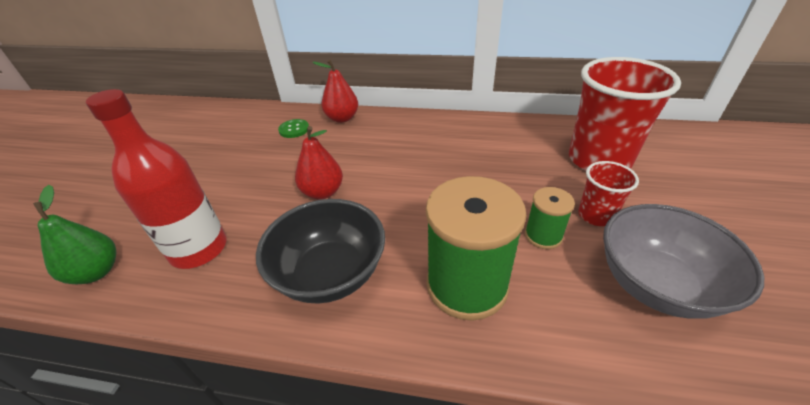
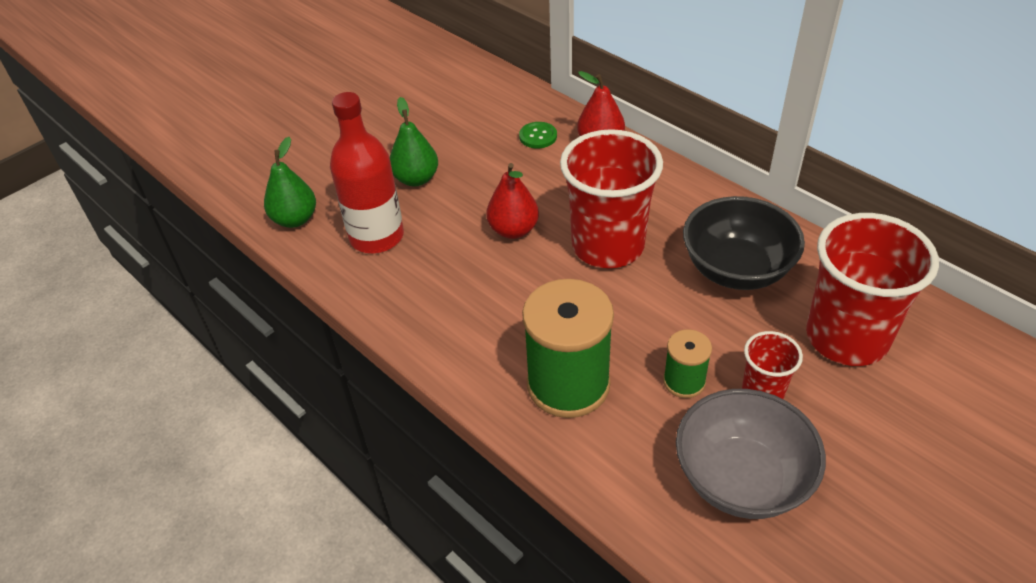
camera: 35 degrees right, 5 degrees up
(211, 190) = (416, 179): none -> green pear
(330, 273) = (464, 313): black bowl -> black bowl (736, 269)
(402, 173) = (607, 246): none -> red cup

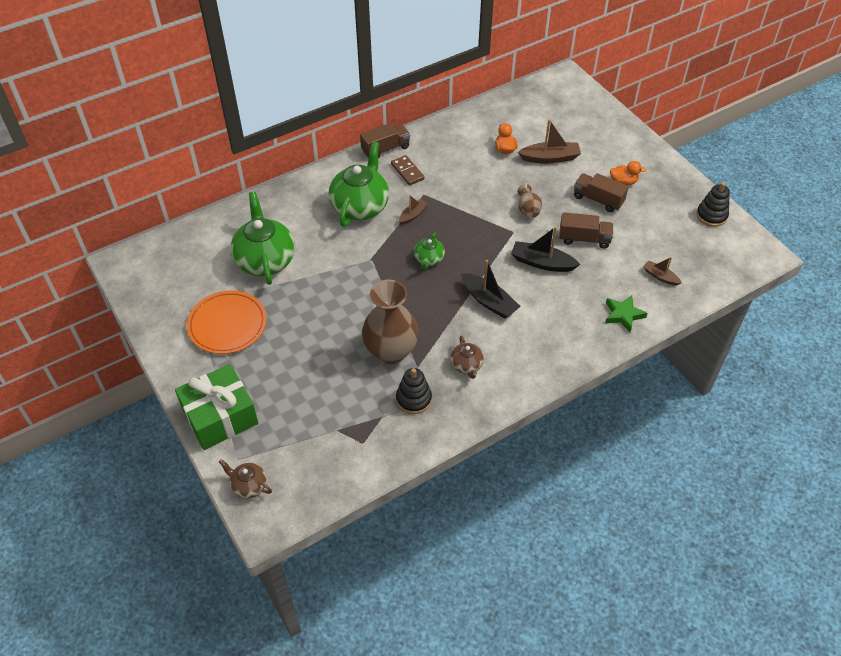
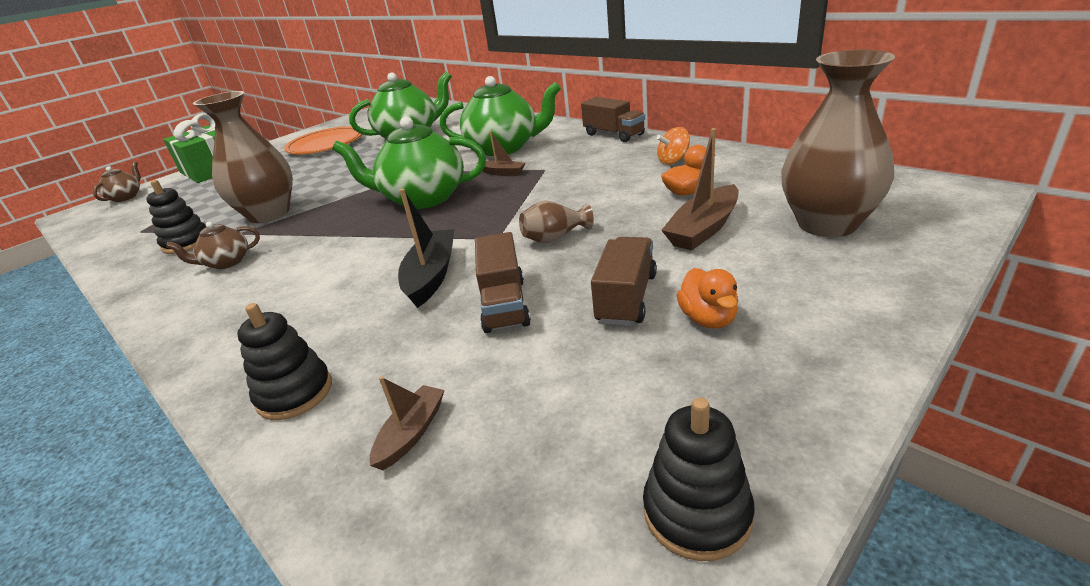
camera: 80 degrees right, 20 degrees down
(407, 171) = (581, 153): brown domino -> none
(429, 259) = (423, 198): green teapot -> green teapot, size x2.05
(457, 139) = (673, 161): none -> orange spinning top
(489, 301) = (345, 252): black boat -> none
(550, 158) = (703, 229): brown boat -> brown boat turned 60 degrees clockwise
(568, 122) = (827, 224): none -> brown vase
(623, 315) = (295, 393): green star -> black stacking toy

----

Assigned task ::
Would you restate the records above word for word and exclude the pictures?

Answer section ::
camera: 35 degrees right, 5 degrees up
(211, 190) = (416, 179): none -> green pear
(330, 273) = (464, 313): black bowl -> black bowl (736, 269)
(402, 173) = (607, 246): none -> red cup

camera: 80 degrees right, 20 degrees down
(407, 171) = (581, 153): brown domino -> none
(429, 259) = (423, 198): green teapot -> green teapot, size x2.05
(457, 139) = (673, 161): none -> orange spinning top
(489, 301) = (345, 252): black boat -> none
(550, 158) = (703, 229): brown boat -> brown boat turned 60 degrees clockwise
(568, 122) = (827, 224): none -> brown vase
(623, 315) = (295, 393): green star -> black stacking toy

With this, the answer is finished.